Start of Working data

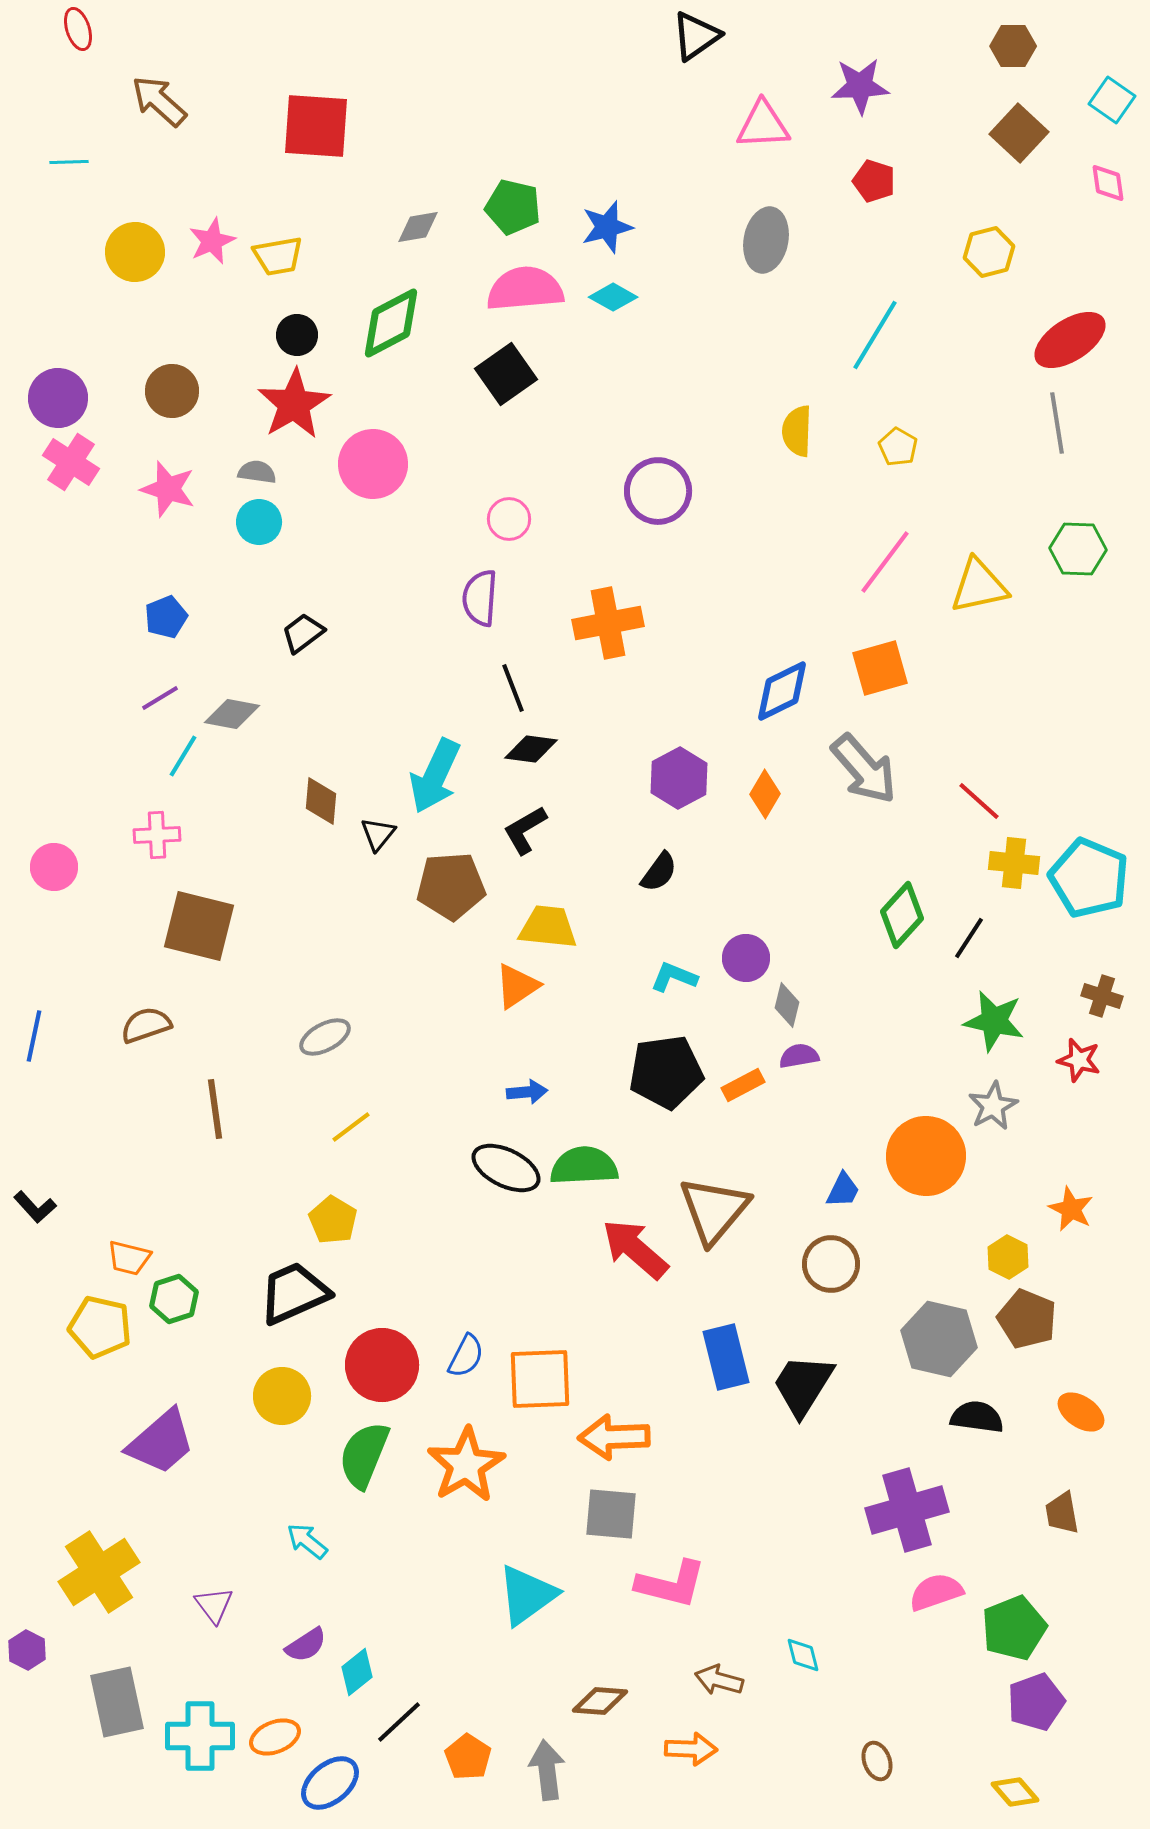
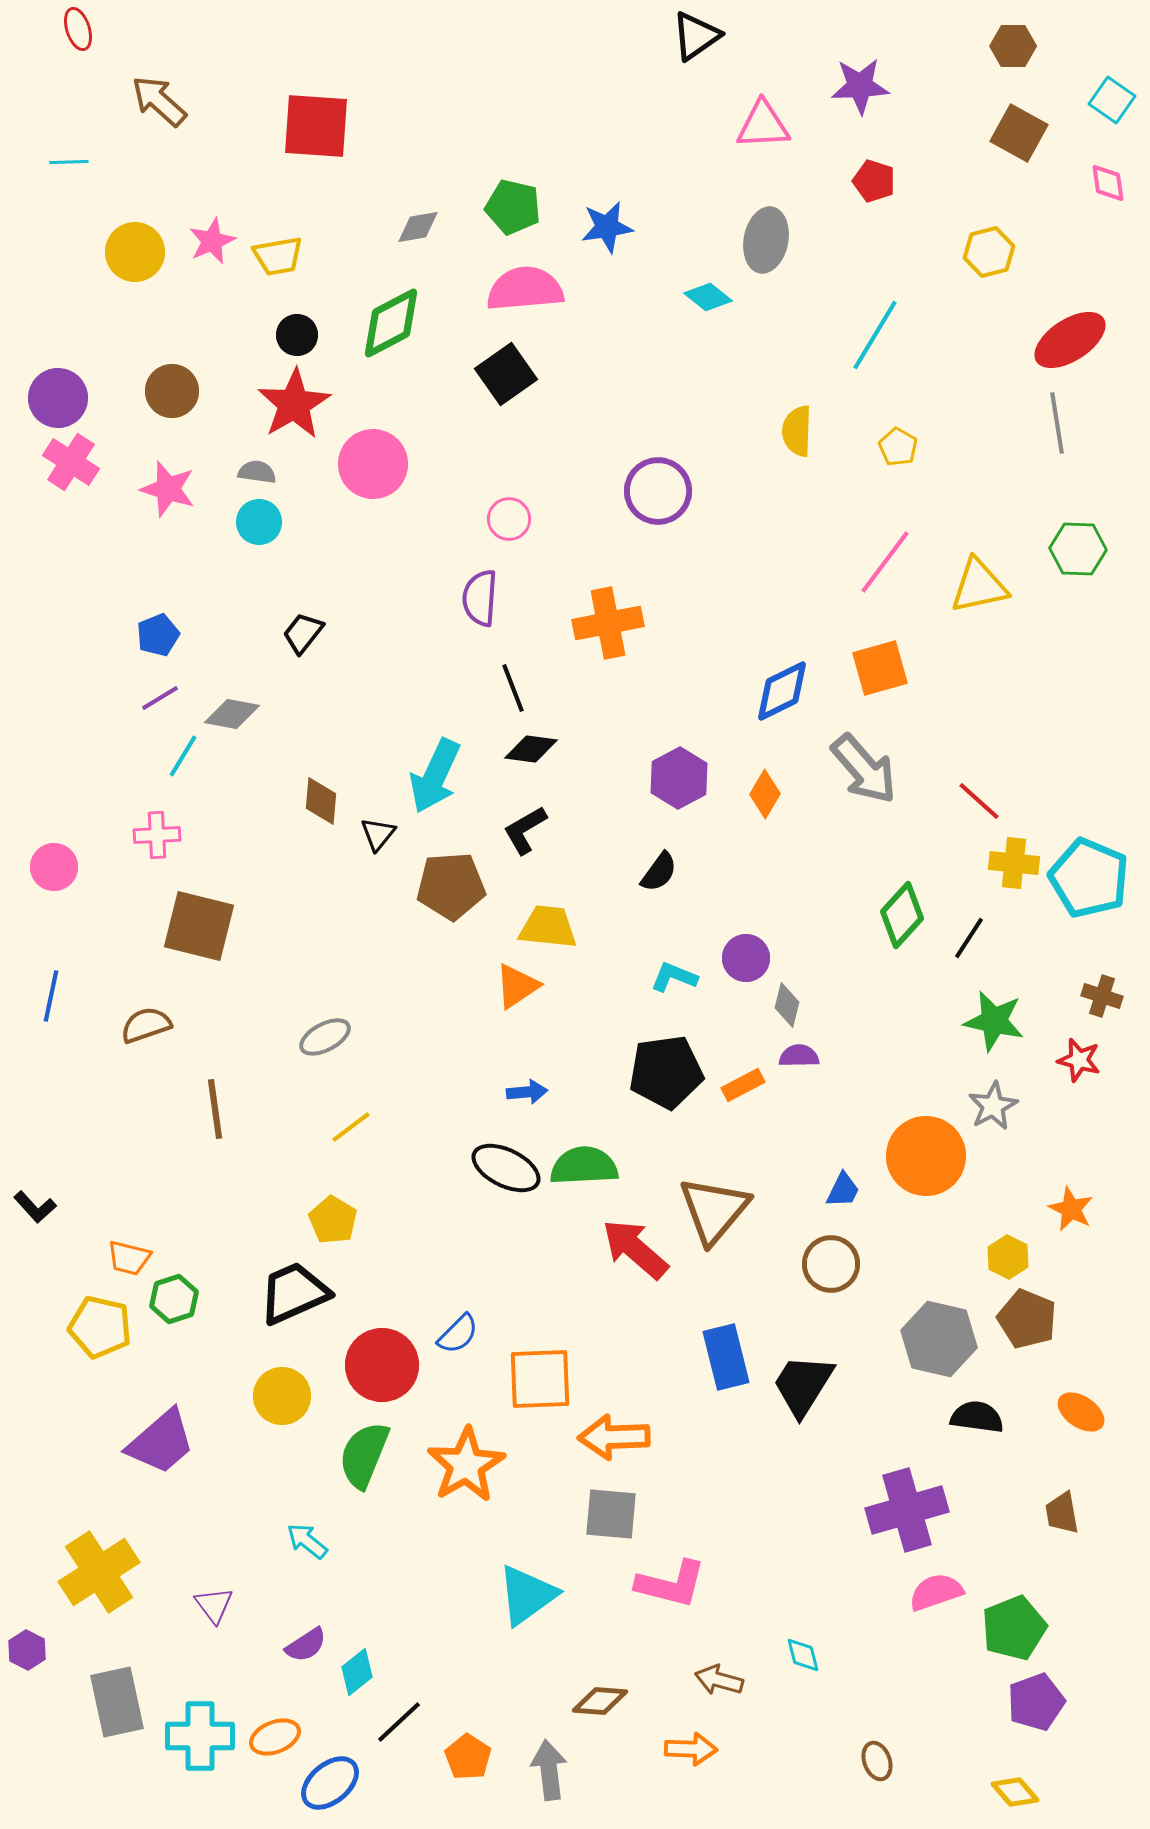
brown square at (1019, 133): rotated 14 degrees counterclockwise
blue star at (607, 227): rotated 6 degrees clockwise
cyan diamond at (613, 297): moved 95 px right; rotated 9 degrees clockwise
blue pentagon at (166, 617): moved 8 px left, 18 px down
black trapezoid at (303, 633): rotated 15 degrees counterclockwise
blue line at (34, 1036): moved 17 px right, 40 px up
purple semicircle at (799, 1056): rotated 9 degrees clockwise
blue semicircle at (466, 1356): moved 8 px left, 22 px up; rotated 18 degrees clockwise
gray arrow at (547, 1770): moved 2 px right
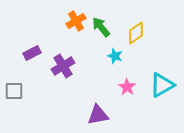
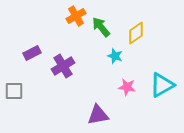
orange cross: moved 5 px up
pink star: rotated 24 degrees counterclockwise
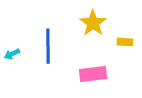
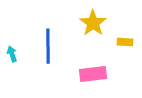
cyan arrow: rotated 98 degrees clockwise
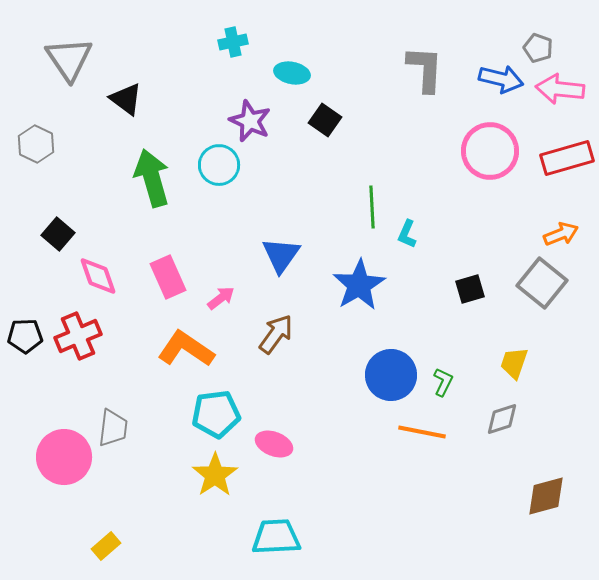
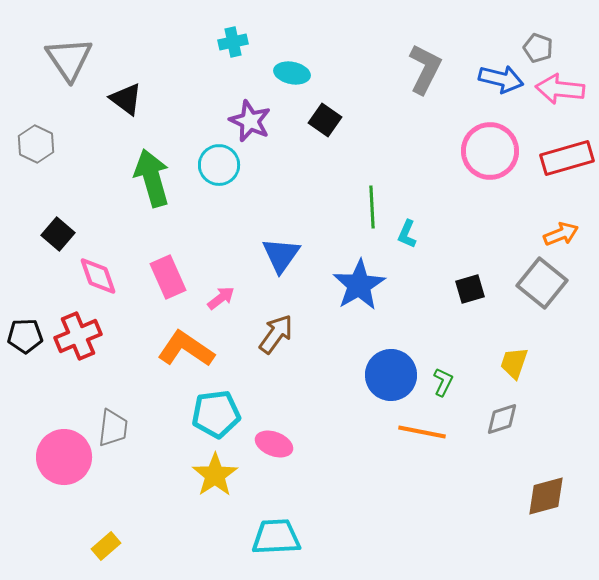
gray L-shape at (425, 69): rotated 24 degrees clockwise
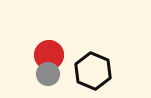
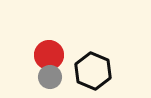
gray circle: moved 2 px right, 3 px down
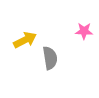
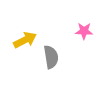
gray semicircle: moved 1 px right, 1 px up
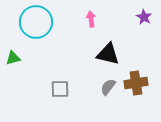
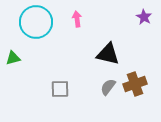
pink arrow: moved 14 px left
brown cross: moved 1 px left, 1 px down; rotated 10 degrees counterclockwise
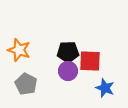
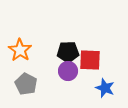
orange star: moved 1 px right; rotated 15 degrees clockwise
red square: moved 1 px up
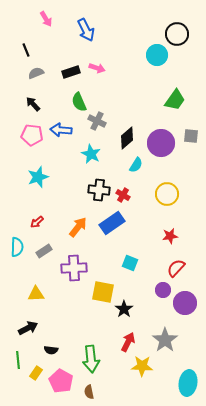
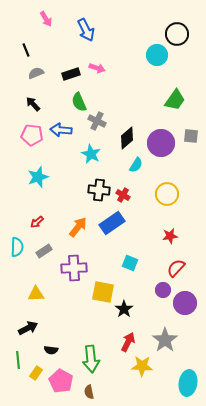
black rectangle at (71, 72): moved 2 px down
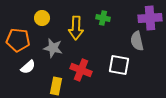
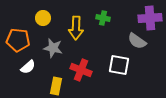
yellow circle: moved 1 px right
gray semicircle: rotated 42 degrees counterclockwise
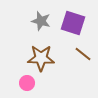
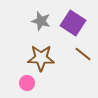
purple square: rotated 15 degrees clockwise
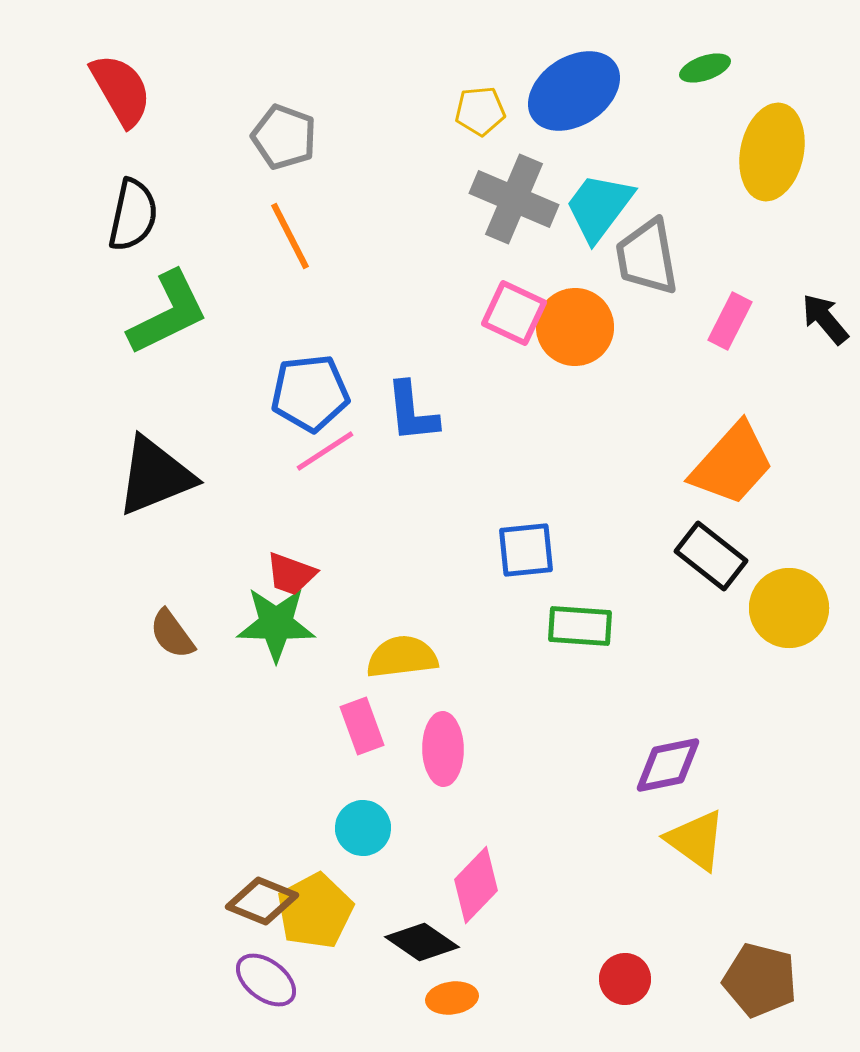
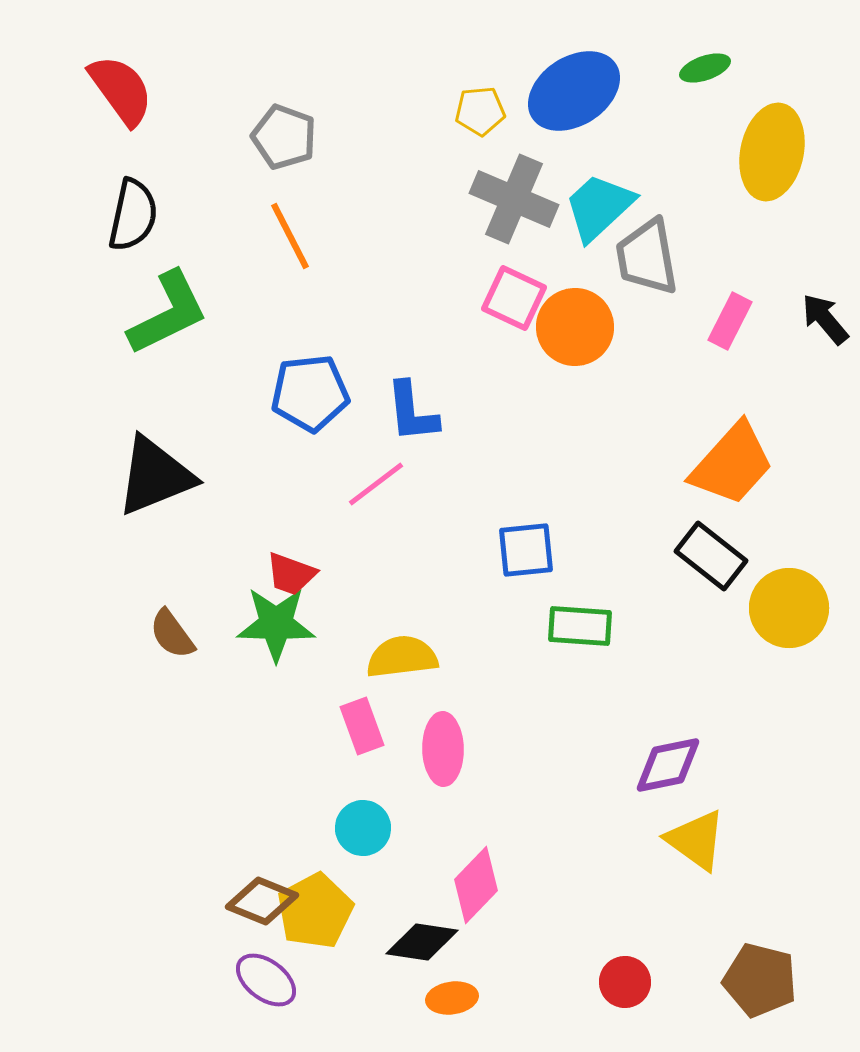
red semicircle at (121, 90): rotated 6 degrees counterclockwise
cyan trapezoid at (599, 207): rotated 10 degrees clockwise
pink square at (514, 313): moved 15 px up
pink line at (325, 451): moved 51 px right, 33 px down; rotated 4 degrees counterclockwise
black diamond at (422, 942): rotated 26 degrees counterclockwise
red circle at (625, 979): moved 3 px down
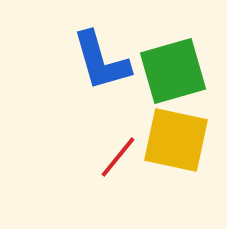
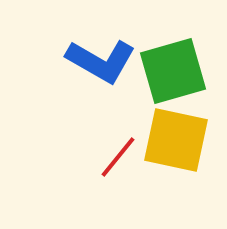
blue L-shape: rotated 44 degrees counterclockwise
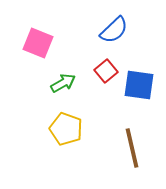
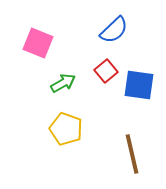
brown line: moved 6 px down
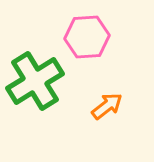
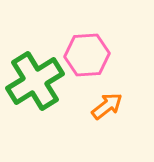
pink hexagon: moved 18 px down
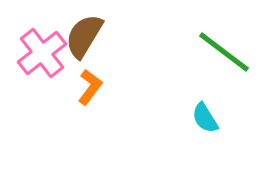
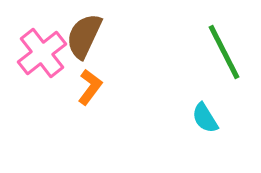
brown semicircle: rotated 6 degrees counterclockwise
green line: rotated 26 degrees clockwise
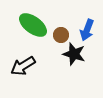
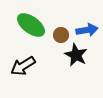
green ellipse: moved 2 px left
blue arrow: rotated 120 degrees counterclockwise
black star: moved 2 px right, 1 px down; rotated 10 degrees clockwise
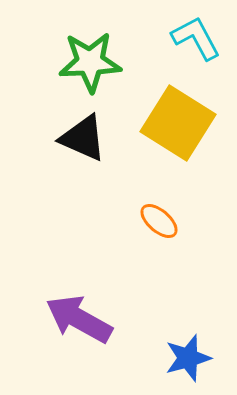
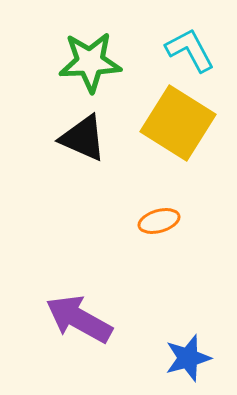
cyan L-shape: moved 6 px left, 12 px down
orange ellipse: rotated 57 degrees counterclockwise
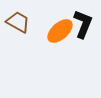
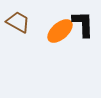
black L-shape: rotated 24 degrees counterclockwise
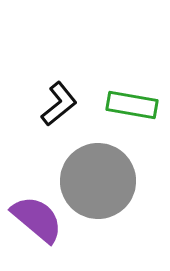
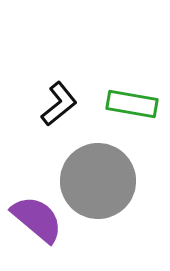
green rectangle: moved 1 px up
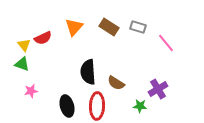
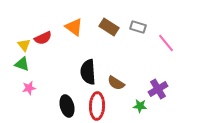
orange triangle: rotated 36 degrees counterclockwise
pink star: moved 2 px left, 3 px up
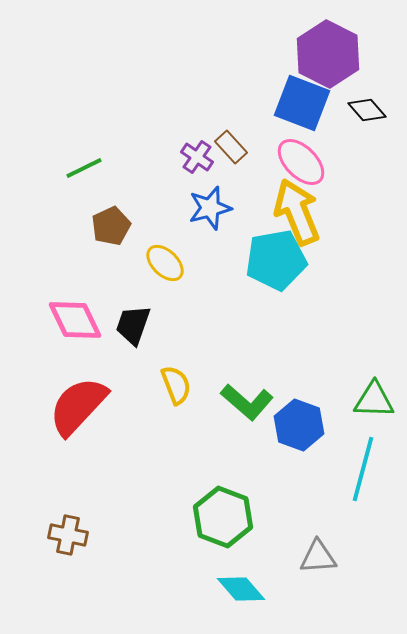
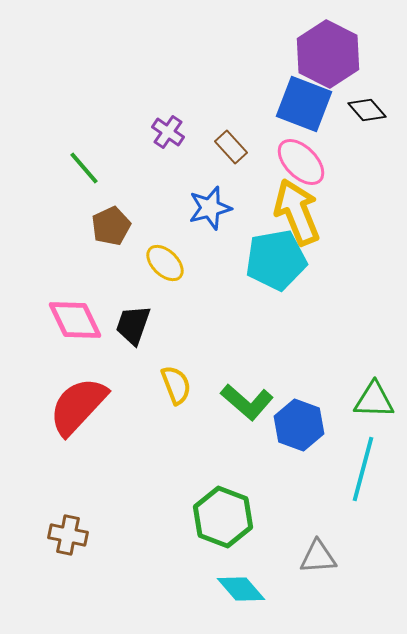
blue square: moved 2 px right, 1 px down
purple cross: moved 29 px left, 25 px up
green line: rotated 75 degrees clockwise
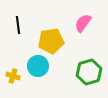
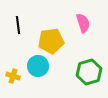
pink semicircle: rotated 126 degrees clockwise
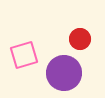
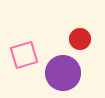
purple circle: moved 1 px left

End of Working data

Problem to solve
All of the lines above that carry the string "left" need to be found and copied.

Exercise result
blue pentagon at (166, 617): moved 8 px left, 18 px down
blue semicircle at (466, 1356): moved 8 px left, 22 px up; rotated 18 degrees clockwise
pink arrow: moved 14 px left
brown cross: moved 1 px left, 1 px down; rotated 10 degrees counterclockwise
green ellipse: moved 2 px left
cyan L-shape: moved 6 px left, 12 px down
pink star: moved 2 px left, 3 px up
purple cross: moved 29 px left, 25 px up
purple circle: moved 1 px left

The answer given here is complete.